## ACTIVITY
Word for word, retype the records below.

BEGIN

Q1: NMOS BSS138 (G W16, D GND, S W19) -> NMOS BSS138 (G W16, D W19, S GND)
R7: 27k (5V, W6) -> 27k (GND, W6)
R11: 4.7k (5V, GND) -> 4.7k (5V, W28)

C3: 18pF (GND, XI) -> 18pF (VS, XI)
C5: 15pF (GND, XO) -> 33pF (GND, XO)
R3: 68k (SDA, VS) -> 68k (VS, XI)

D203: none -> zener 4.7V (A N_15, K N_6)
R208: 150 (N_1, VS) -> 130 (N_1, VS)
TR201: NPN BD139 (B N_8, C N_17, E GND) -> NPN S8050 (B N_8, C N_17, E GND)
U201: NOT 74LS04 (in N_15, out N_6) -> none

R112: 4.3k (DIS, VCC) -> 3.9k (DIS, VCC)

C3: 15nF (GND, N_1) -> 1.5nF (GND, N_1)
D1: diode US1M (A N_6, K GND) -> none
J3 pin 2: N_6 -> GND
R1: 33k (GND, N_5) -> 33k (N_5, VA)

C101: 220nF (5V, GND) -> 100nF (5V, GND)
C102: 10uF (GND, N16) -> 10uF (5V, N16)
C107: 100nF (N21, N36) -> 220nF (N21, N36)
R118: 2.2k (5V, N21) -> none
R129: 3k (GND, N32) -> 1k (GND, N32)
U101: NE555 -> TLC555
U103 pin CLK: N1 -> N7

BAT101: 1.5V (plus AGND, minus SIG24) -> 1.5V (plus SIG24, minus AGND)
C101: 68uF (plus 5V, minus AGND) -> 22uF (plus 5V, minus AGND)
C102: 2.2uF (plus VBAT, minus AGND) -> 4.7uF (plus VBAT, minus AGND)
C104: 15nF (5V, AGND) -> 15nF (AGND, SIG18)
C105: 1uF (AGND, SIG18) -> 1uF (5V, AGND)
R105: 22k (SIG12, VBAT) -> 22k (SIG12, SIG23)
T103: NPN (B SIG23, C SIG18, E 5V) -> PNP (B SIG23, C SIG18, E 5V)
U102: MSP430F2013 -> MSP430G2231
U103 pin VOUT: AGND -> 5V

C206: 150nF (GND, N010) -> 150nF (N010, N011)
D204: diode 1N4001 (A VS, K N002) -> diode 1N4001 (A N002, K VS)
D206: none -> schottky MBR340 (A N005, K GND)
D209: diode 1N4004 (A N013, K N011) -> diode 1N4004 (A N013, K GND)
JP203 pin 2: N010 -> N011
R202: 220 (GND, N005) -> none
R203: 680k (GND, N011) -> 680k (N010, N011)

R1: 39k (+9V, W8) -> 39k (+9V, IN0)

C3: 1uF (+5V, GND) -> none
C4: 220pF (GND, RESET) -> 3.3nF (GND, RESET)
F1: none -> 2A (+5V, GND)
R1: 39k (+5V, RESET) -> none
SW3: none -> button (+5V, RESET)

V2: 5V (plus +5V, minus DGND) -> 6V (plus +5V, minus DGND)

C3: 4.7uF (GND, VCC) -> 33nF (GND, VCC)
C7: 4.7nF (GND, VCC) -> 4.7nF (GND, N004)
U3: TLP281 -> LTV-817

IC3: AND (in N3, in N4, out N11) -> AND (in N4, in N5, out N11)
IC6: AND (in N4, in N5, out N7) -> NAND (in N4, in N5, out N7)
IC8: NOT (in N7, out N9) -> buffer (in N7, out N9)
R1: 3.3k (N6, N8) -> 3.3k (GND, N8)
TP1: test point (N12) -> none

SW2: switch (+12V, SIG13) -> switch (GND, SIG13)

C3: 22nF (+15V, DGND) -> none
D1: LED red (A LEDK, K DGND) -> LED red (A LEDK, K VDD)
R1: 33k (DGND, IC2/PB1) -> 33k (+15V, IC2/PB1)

END

## TASK RESULT
Q1: NMOS BSS138 (G W16, D GND, S W19) -> NMOS BSS138 (G W16, D W19, S GND)
R7: 27k (5V, W6) -> 27k (GND, W6)
R11: 4.7k (5V, GND) -> 4.7k (5V, W28)

C3: 18pF (GND, XI) -> 18pF (VS, XI)
C5: 15pF (GND, XO) -> 33pF (GND, XO)
R3: 68k (SDA, VS) -> 68k (VS, XI)

D203: none -> zener 4.7V (A N_15, K N_6)
R208: 150 (N_1, VS) -> 130 (N_1, VS)
TR201: NPN BD139 (B N_8, C N_17, E GND) -> NPN S8050 (B N_8, C N_17, E GND)
U201: NOT 74LS04 (in N_15, out N_6) -> none

R112: 4.3k (DIS, VCC) -> 3.9k (DIS, VCC)

C3: 15nF (GND, N_1) -> 1.5nF (GND, N_1)
D1: diode US1M (A N_6, K GND) -> none
J3 pin 2: N_6 -> GND
R1: 33k (GND, N_5) -> 33k (N_5, VA)

C101: 220nF (5V, GND) -> 100nF (5V, GND)
C102: 10uF (GND, N16) -> 10uF (5V, N16)
C107: 100nF (N21, N36) -> 220nF (N21, N36)
R118: 2.2k (5V, N21) -> none
R129: 3k (GND, N32) -> 1k (GND, N32)
U101: NE555 -> TLC555
U103 pin CLK: N1 -> N7

BAT101: 1.5V (plus AGND, minus SIG24) -> 1.5V (plus SIG24, minus AGND)
C101: 68uF (plus 5V, minus AGND) -> 22uF (plus 5V, minus AGND)
C102: 2.2uF (plus VBAT, minus AGND) -> 4.7uF (plus VBAT, minus AGND)
C104: 15nF (5V, AGND) -> 15nF (AGND, SIG18)
C105: 1uF (AGND, SIG18) -> 1uF (5V, AGND)
R105: 22k (SIG12, VBAT) -> 22k (SIG12, SIG23)
T103: NPN (B SIG23, C SIG18, E 5V) -> PNP (B SIG23, C SIG18, E 5V)
U102: MSP430F2013 -> MSP430G2231
U103 pin VOUT: AGND -> 5V

C206: 150nF (GND, N010) -> 150nF (N010, N011)
D204: diode 1N4001 (A VS, K N002) -> diode 1N4001 (A N002, K VS)
D206: none -> schottky MBR340 (A N005, K GND)
D209: diode 1N4004 (A N013, K N011) -> diode 1N4004 (A N013, K GND)
JP203 pin 2: N010 -> N011
R202: 220 (GND, N005) -> none
R203: 680k (GND, N011) -> 680k (N010, N011)

R1: 39k (+9V, W8) -> 39k (+9V, IN0)

C3: 1uF (+5V, GND) -> none
C4: 220pF (GND, RESET) -> 3.3nF (GND, RESET)
F1: none -> 2A (+5V, GND)
R1: 39k (+5V, RESET) -> none
SW3: none -> button (+5V, RESET)

V2: 5V (plus +5V, minus DGND) -> 6V (plus +5V, minus DGND)

C3: 4.7uF (GND, VCC) -> 33nF (GND, VCC)
C7: 4.7nF (GND, VCC) -> 4.7nF (GND, N004)
U3: TLP281 -> LTV-817

IC3: AND (in N3, in N4, out N11) -> AND (in N4, in N5, out N11)
IC6: AND (in N4, in N5, out N7) -> NAND (in N4, in N5, out N7)
IC8: NOT (in N7, out N9) -> buffer (in N7, out N9)
R1: 3.3k (N6, N8) -> 3.3k (GND, N8)
TP1: test point (N12) -> none

SW2: switch (+12V, SIG13) -> switch (GND, SIG13)

C3: 22nF (+15V, DGND) -> none
D1: LED red (A LEDK, K DGND) -> LED red (A LEDK, K VDD)
R1: 33k (DGND, IC2/PB1) -> 33k (+15V, IC2/PB1)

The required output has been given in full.